Exercise goal: Go through the material below and return each line with the string "none" in it.

Records shown:
——————

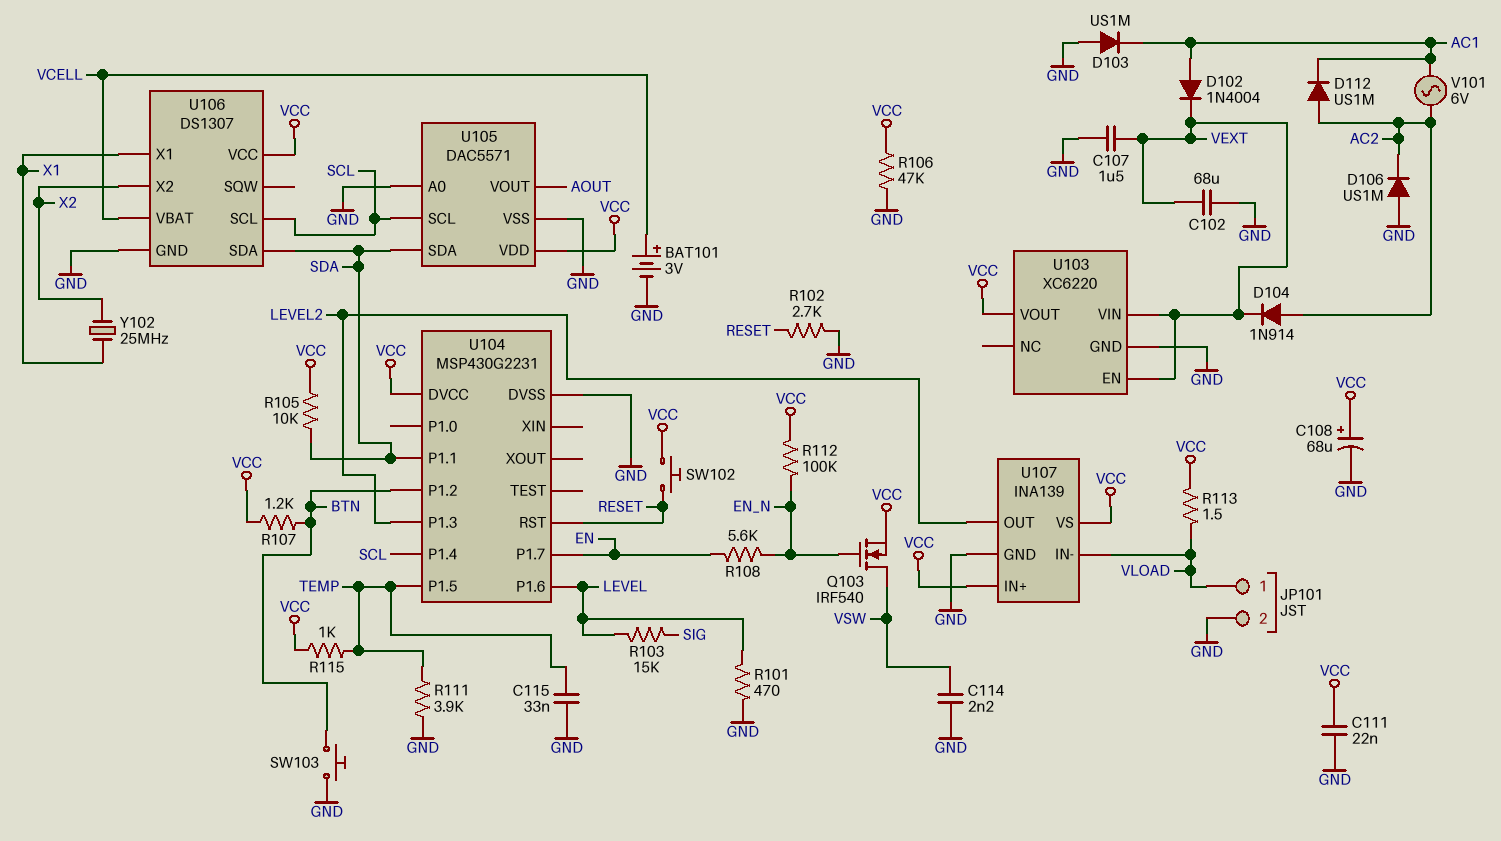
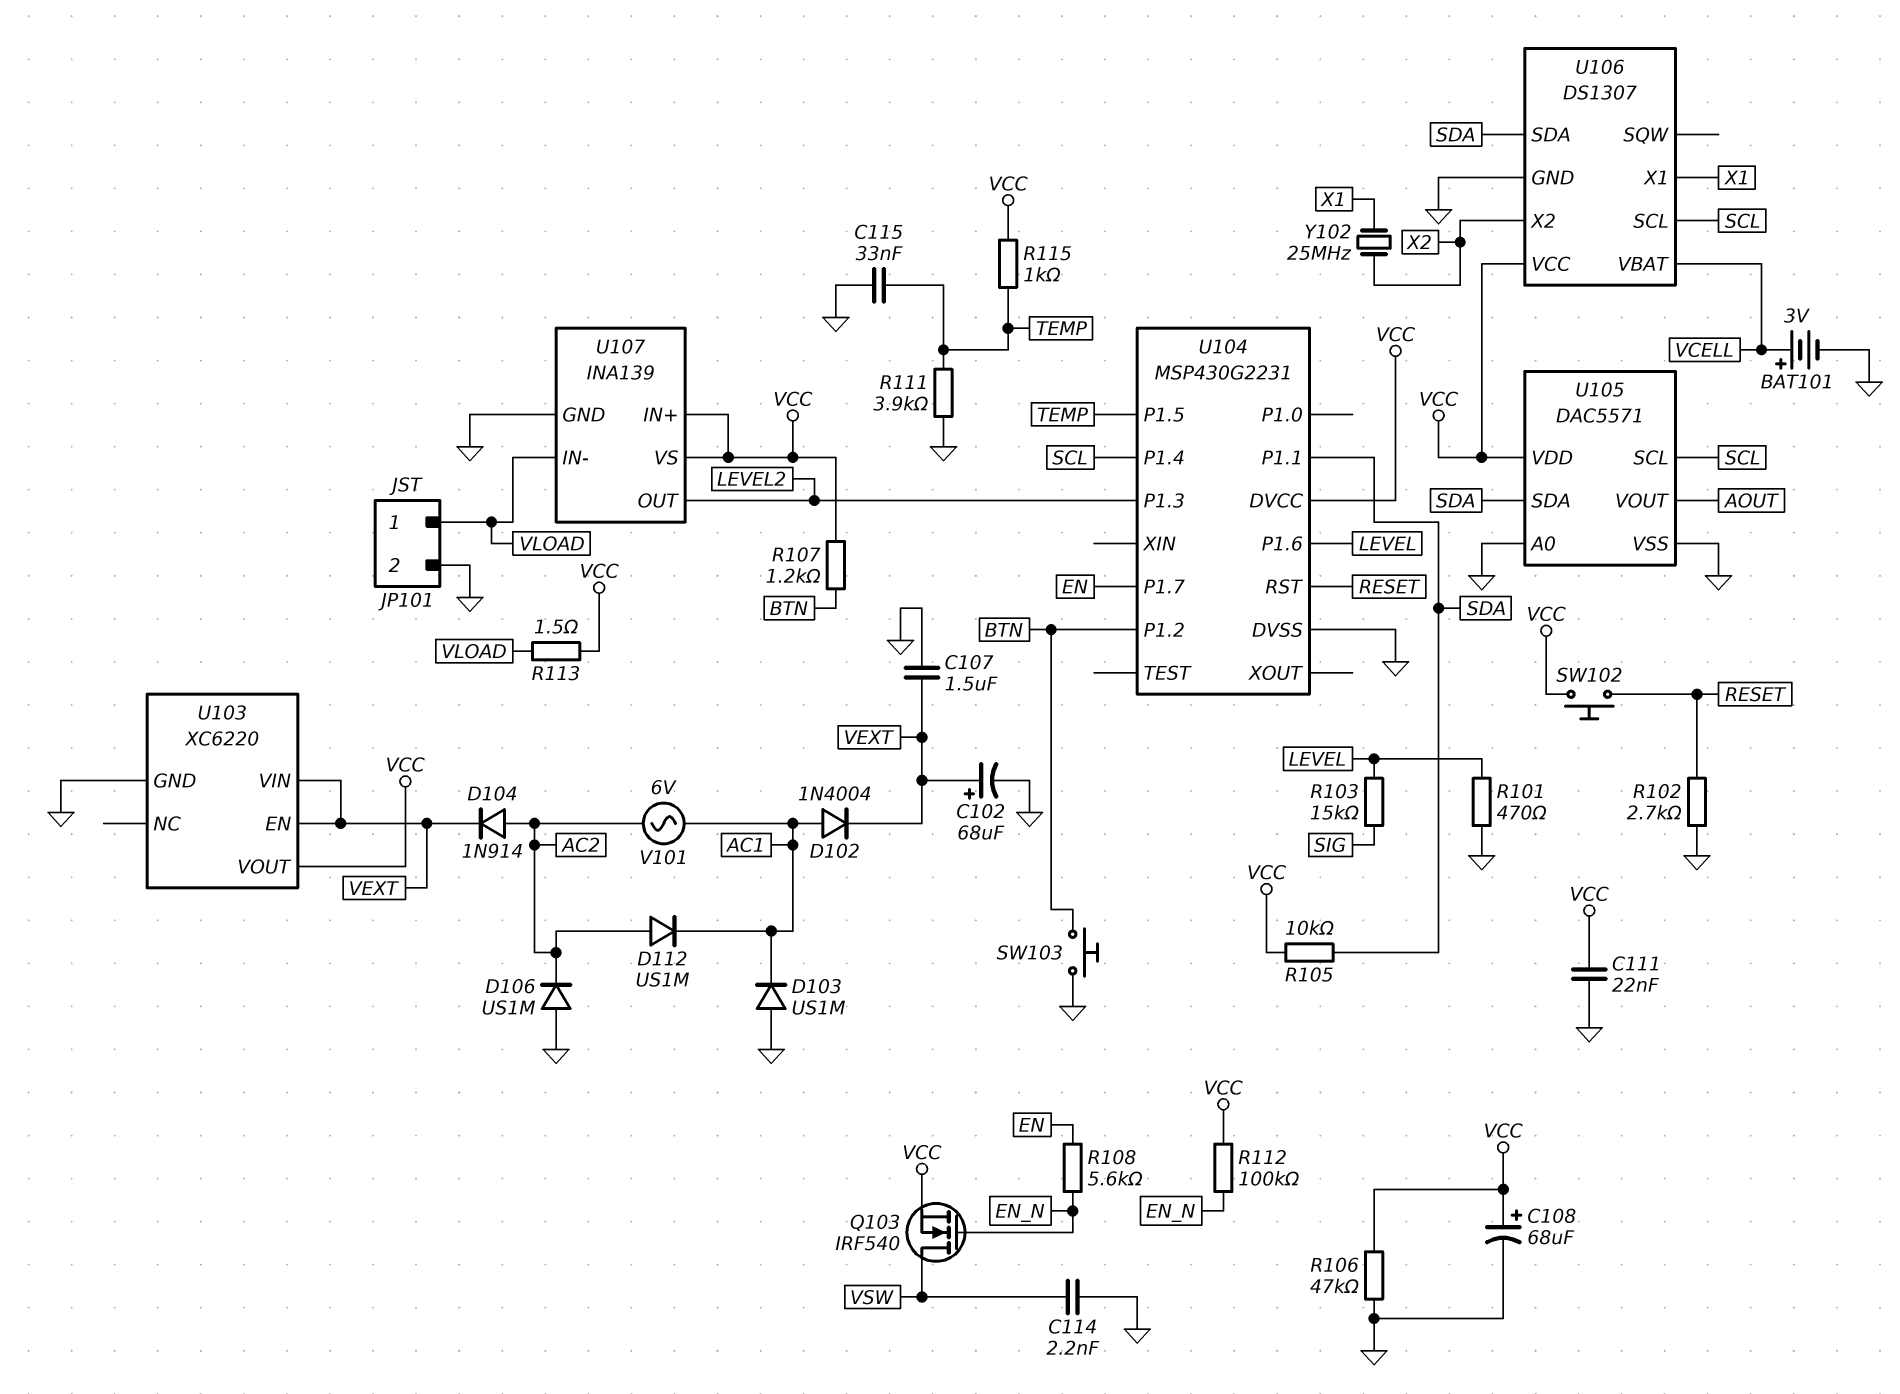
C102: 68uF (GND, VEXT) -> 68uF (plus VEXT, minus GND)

——————

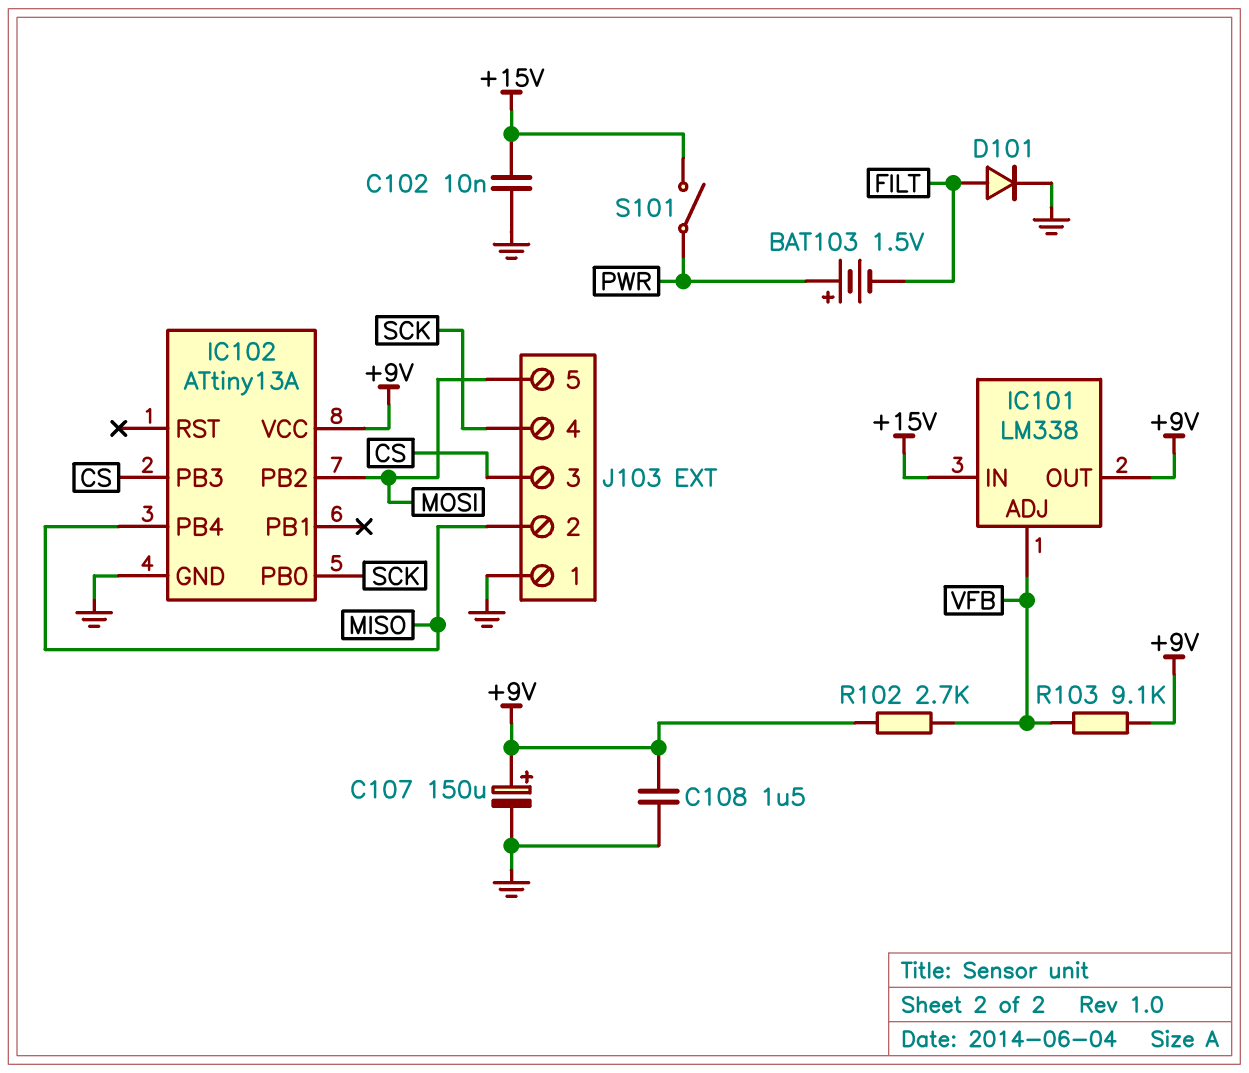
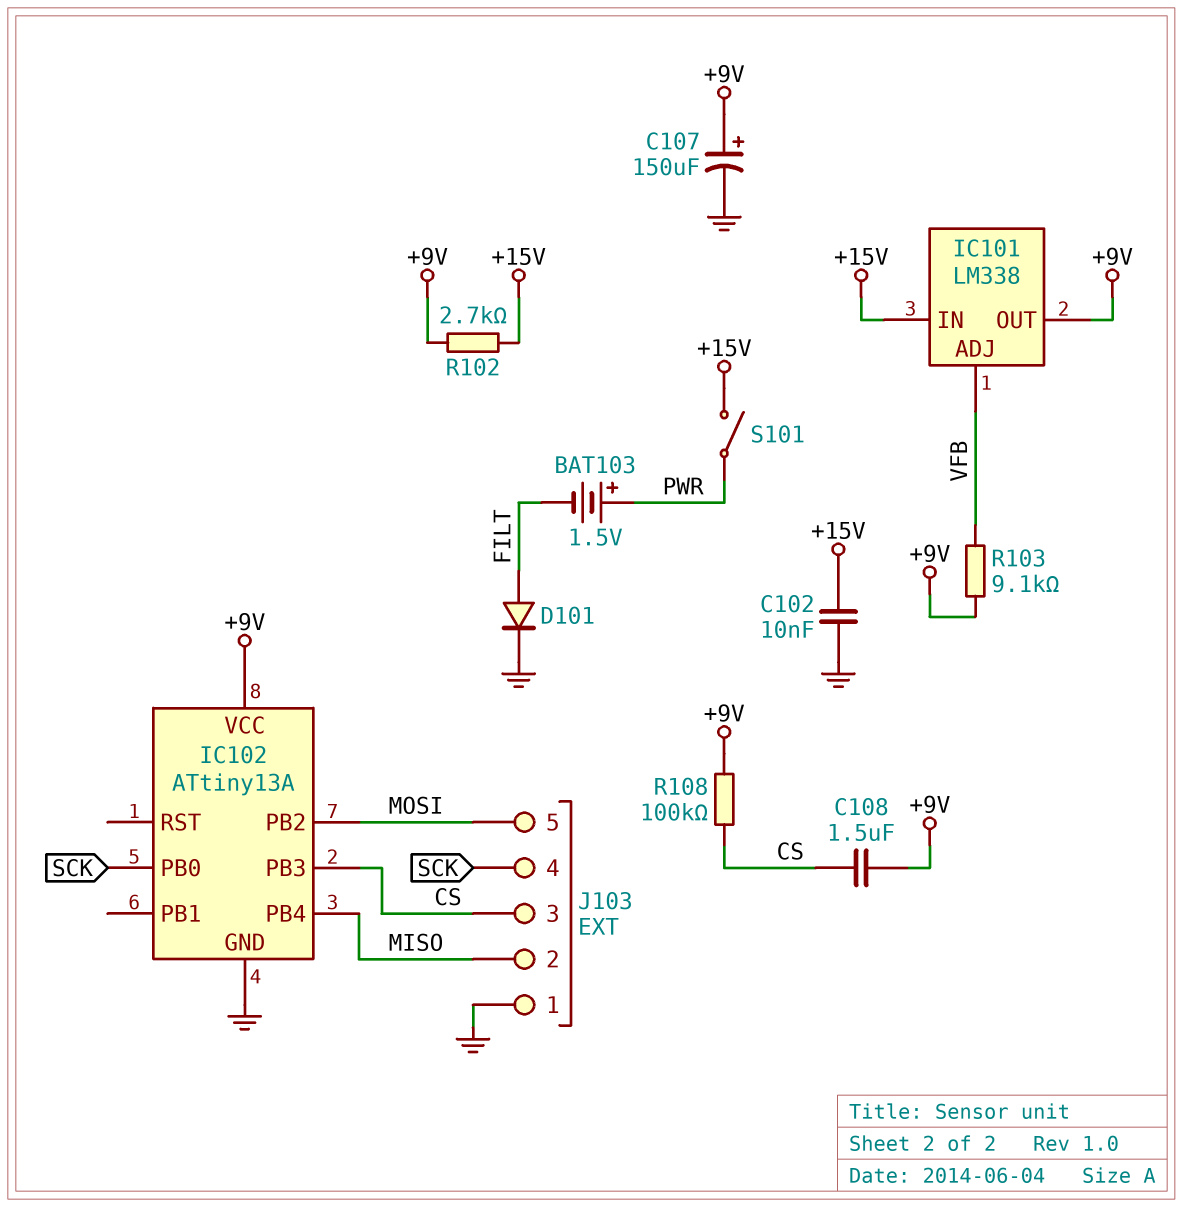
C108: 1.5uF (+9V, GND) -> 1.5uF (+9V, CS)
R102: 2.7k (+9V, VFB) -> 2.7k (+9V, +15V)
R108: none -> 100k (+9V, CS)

——————

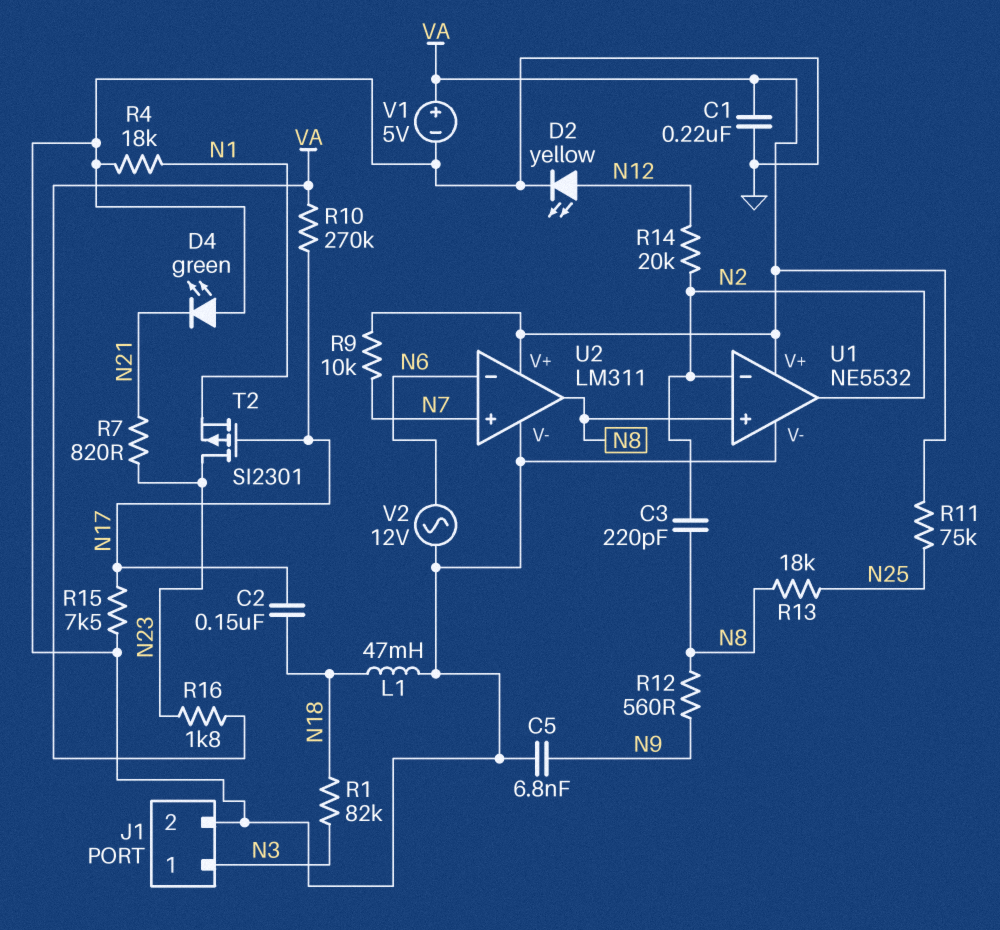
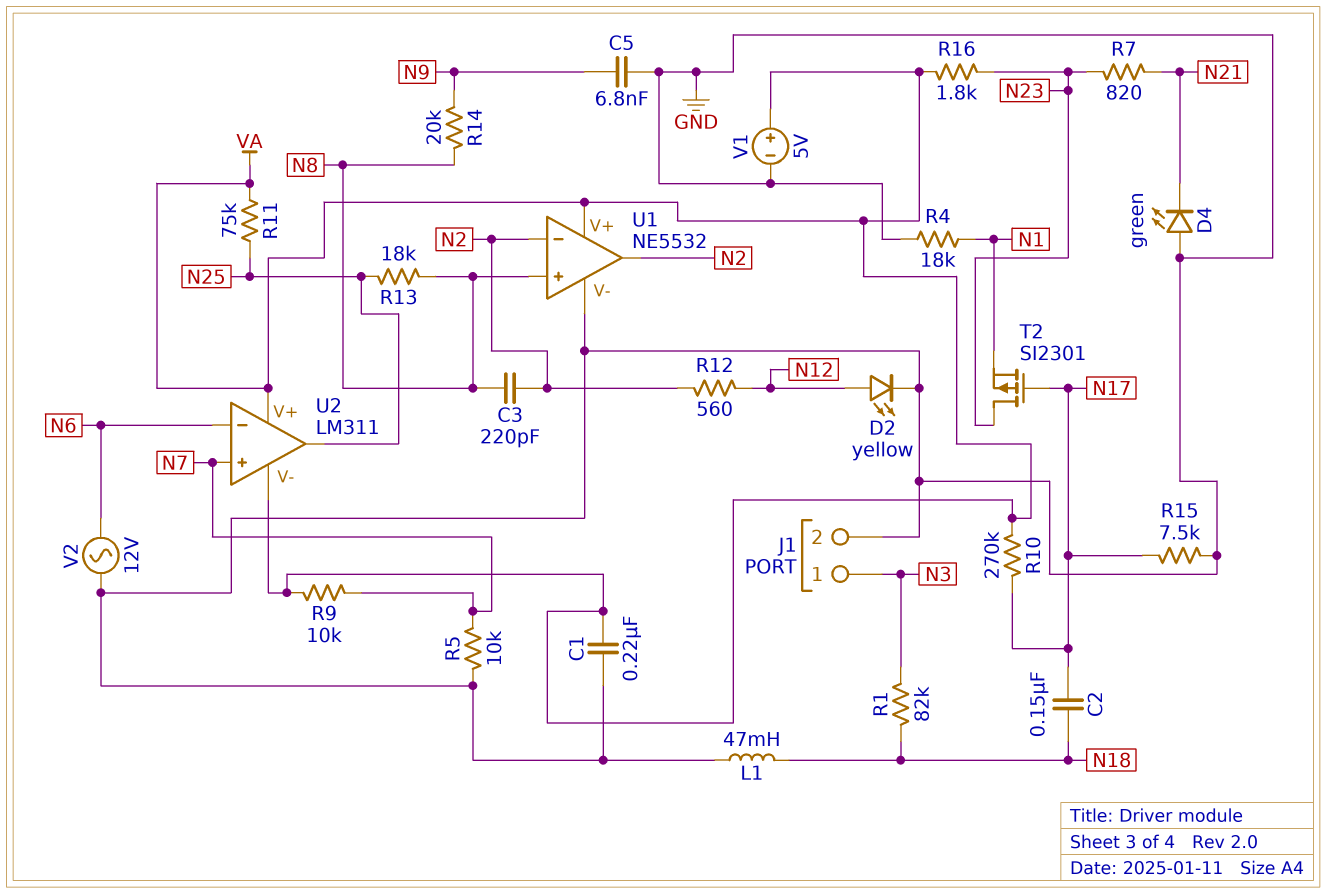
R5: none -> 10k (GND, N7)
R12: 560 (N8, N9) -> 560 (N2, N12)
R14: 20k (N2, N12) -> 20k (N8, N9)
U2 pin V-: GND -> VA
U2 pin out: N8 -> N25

——————

Solution for this task:
R108: none -> 100k (+9V, CS)
R5: none -> 10k (GND, N7)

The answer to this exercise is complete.